Aim of the exercise = Every line of the entries that holds the word "white" is to be copied.

[Object position data]

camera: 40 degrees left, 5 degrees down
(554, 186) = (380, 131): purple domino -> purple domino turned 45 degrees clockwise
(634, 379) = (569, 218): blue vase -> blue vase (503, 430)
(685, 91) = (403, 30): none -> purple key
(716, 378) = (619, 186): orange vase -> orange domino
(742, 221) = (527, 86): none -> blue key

---

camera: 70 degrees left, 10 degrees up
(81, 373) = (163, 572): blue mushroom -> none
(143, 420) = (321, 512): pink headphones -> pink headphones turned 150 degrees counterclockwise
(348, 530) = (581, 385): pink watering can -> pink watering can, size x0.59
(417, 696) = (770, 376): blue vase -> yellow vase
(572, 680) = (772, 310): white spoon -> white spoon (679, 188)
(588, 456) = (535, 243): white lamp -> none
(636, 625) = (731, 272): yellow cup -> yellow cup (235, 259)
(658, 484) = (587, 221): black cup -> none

* * *

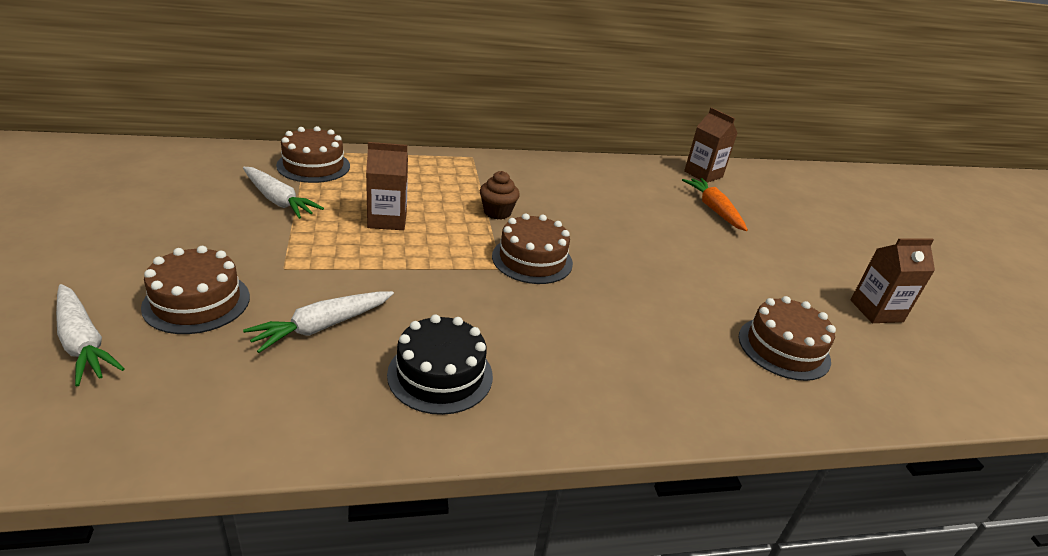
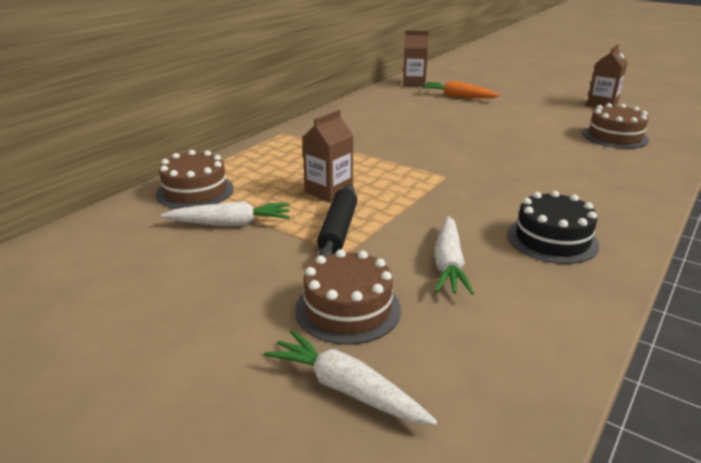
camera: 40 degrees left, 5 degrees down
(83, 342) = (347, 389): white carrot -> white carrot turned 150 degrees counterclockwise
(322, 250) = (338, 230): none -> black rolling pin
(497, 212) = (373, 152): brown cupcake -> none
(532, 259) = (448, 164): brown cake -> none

Solution for this task =
(572, 680) = (772, 310): white spoon -> white spoon (679, 188)
(588, 456) = (535, 243): white lamp -> none
(83, 342) = (347, 389): white carrot -> white carrot turned 150 degrees counterclockwise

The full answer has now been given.